=== Begin Enclosure ===

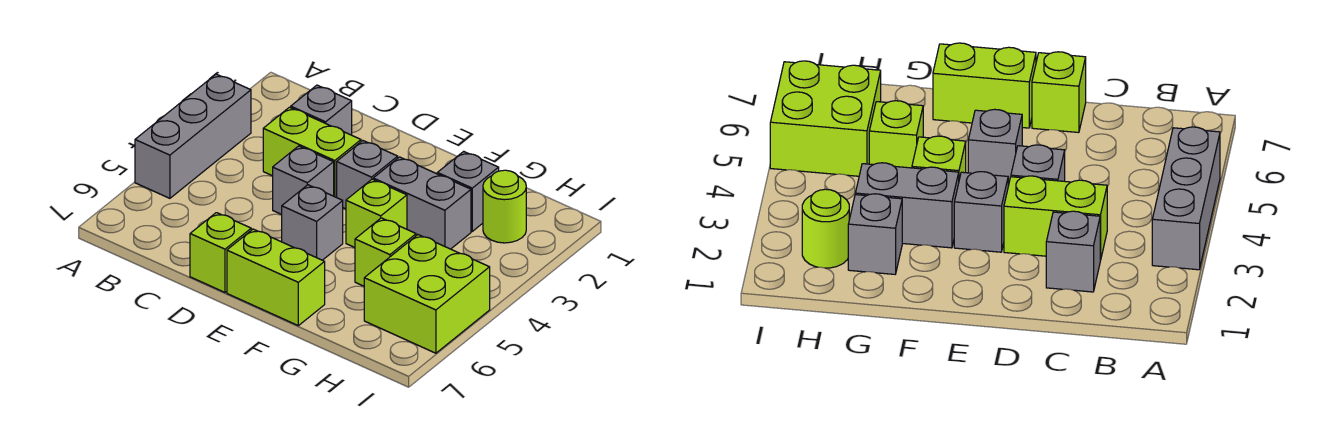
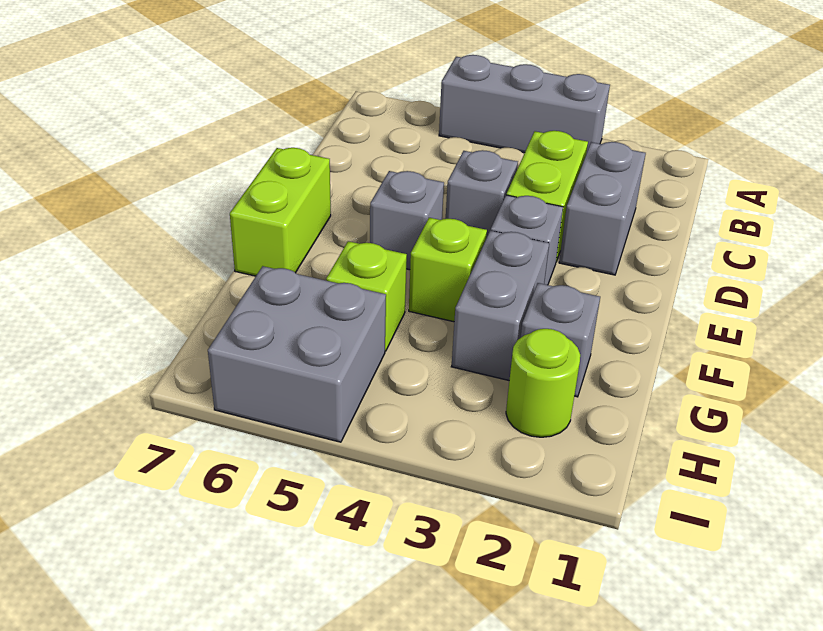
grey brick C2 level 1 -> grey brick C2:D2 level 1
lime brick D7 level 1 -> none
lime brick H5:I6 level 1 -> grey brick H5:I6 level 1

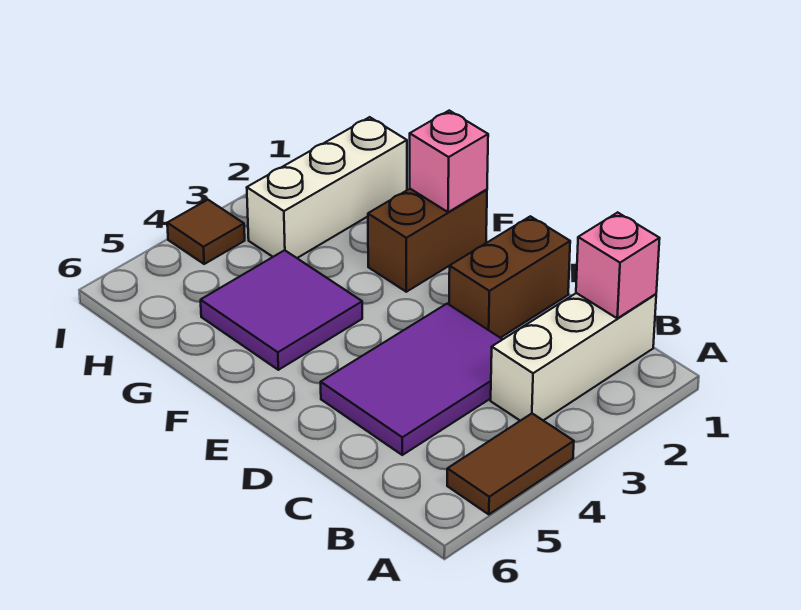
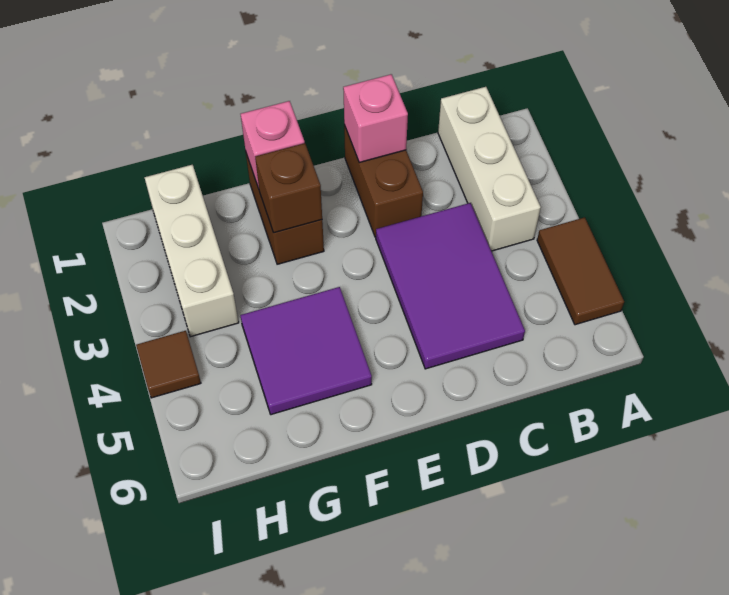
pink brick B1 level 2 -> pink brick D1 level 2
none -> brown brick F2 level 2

=== End Enclosure ===

State how many lines of the records contain the word "lime". Give that number alone.

**Answer:** 2